- Problem details
Please quote exactly the lines below from the line containing "R10: 27k (+3V3, GND) -> 27k (GND, N_4)" to the line containing "U3 pin A: N_13 -> N_3", both lines included, and nothing else.

- Entries provided
_____
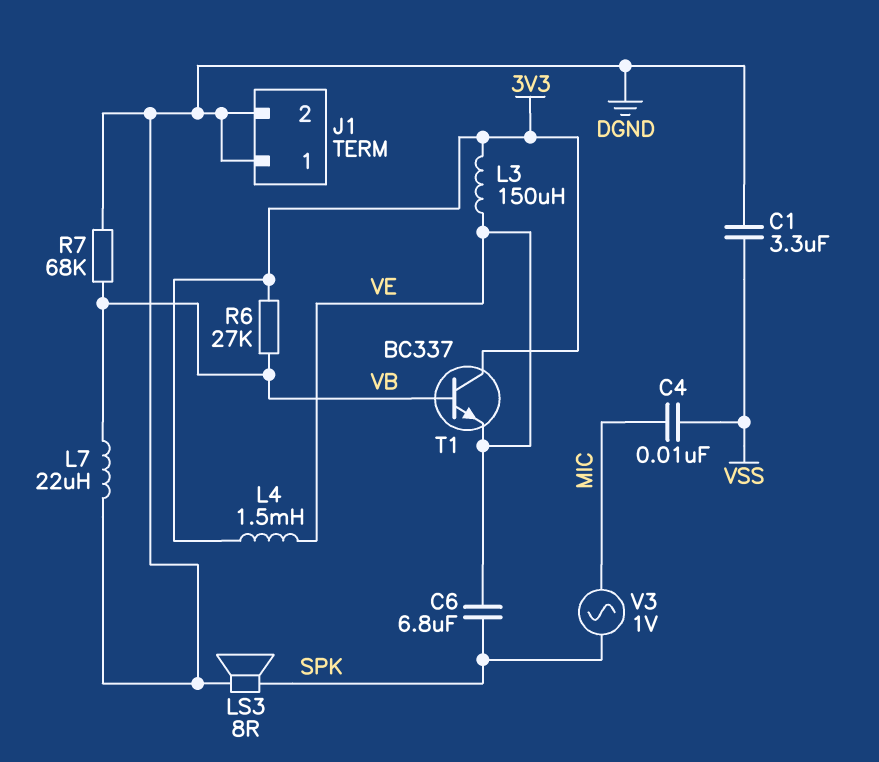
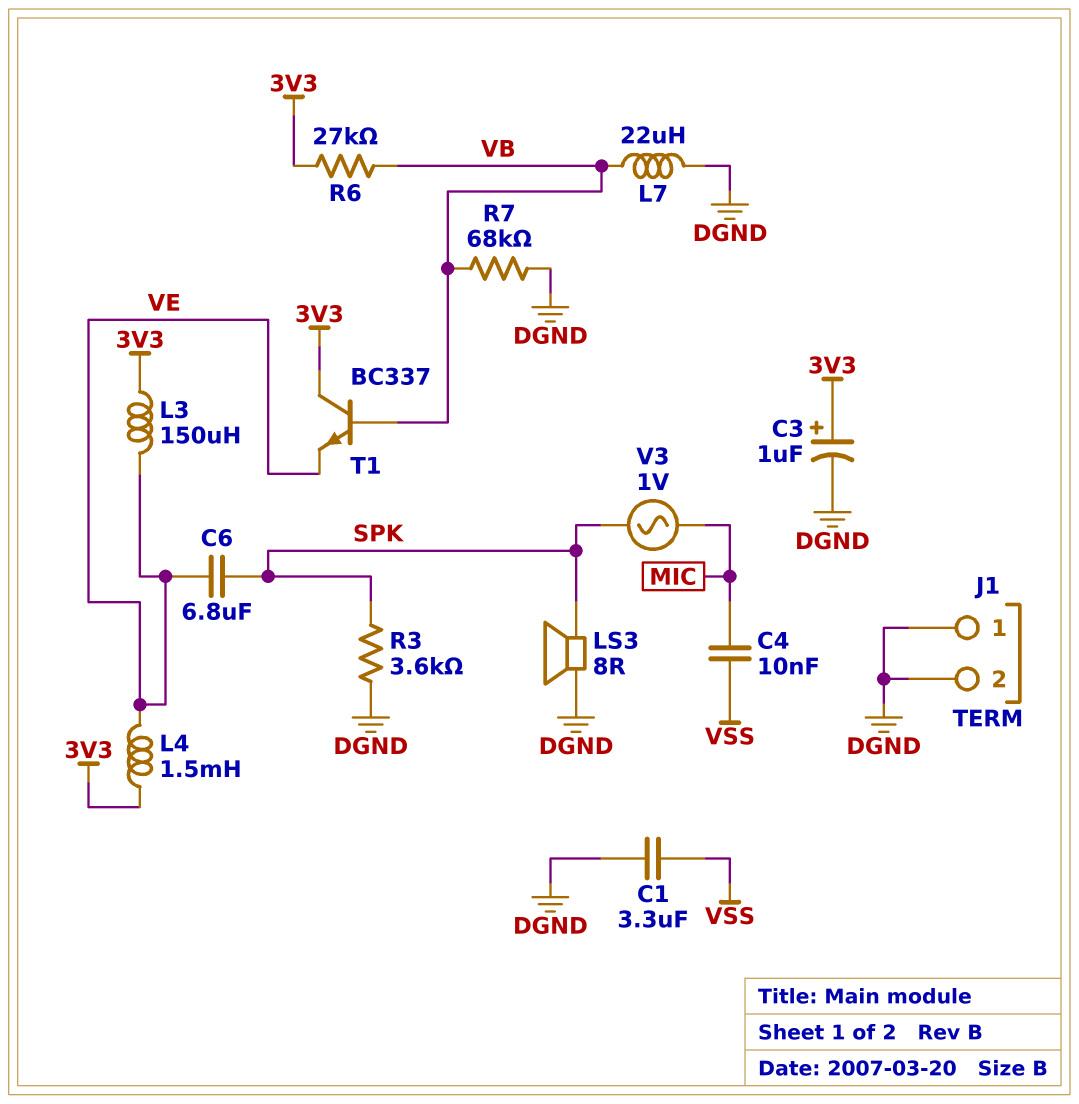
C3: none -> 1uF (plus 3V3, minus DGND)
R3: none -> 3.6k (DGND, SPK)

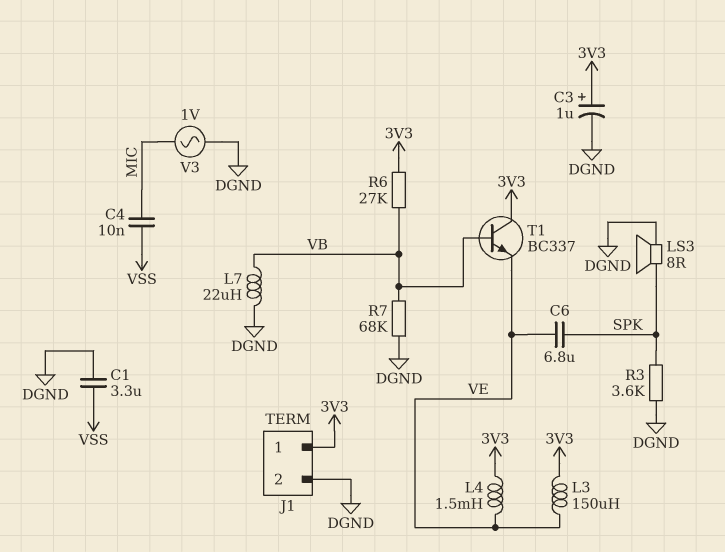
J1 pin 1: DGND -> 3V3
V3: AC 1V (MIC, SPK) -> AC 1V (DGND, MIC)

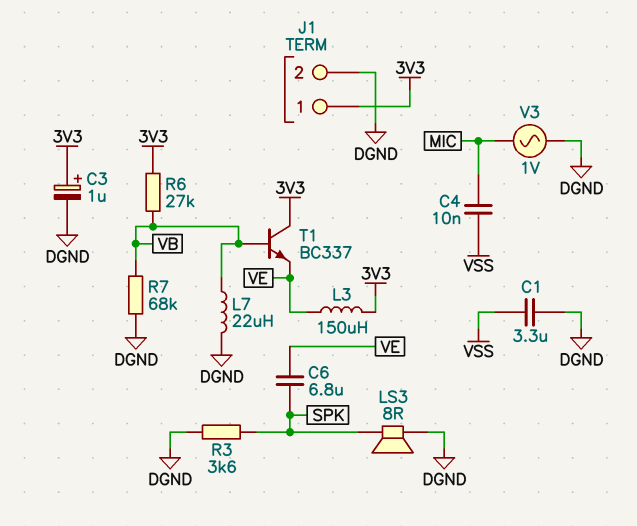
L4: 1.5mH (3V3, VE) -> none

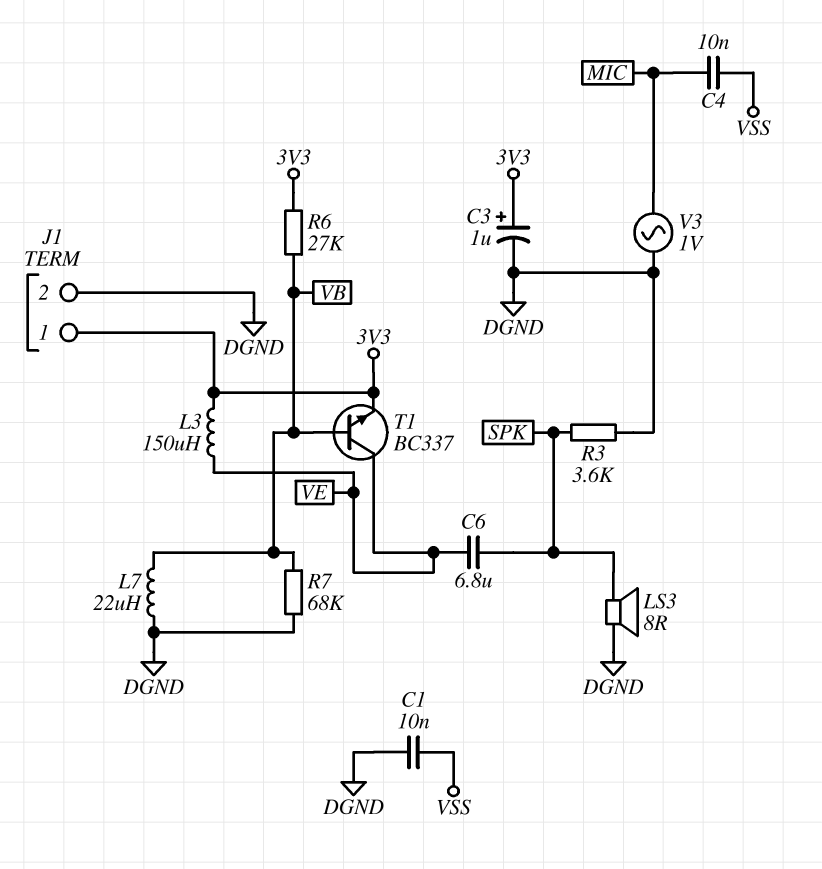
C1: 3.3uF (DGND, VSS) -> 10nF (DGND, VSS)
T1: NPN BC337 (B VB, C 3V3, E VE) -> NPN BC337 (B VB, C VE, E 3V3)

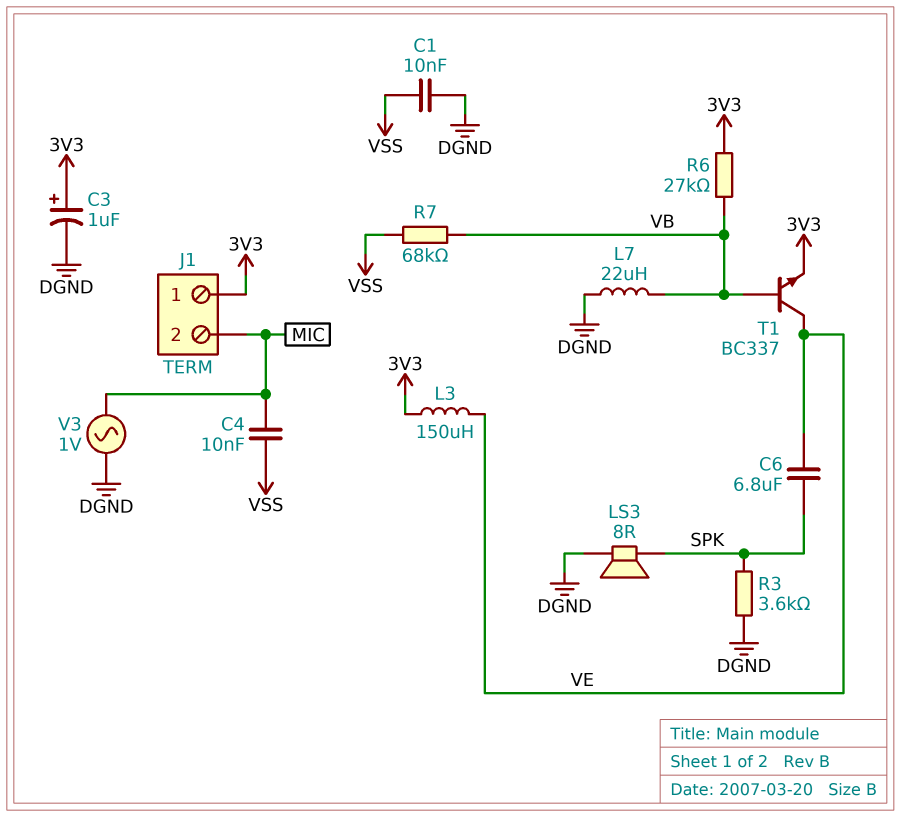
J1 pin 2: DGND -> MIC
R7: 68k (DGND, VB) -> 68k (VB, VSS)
_____
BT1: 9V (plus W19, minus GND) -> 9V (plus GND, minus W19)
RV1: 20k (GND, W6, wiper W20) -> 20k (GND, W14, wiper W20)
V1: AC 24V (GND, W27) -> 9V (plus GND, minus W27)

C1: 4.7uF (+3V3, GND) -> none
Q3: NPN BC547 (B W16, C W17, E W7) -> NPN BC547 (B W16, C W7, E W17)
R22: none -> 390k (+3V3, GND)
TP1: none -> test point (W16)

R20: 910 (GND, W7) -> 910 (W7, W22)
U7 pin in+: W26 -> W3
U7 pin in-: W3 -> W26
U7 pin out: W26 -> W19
_____
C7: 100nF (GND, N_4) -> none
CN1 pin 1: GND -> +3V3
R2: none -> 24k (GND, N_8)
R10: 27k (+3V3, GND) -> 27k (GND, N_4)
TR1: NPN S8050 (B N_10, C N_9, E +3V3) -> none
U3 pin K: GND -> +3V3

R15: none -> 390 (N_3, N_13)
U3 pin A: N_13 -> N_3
_____
- Answer for this exercise
R10: 27k (+3V3, GND) -> 27k (GND, N_4)
TR1: NPN S8050 (B N_10, C N_9, E +3V3) -> none
U3 pin K: GND -> +3V3

R15: none -> 390 (N_3, N_13)
U3 pin A: N_13 -> N_3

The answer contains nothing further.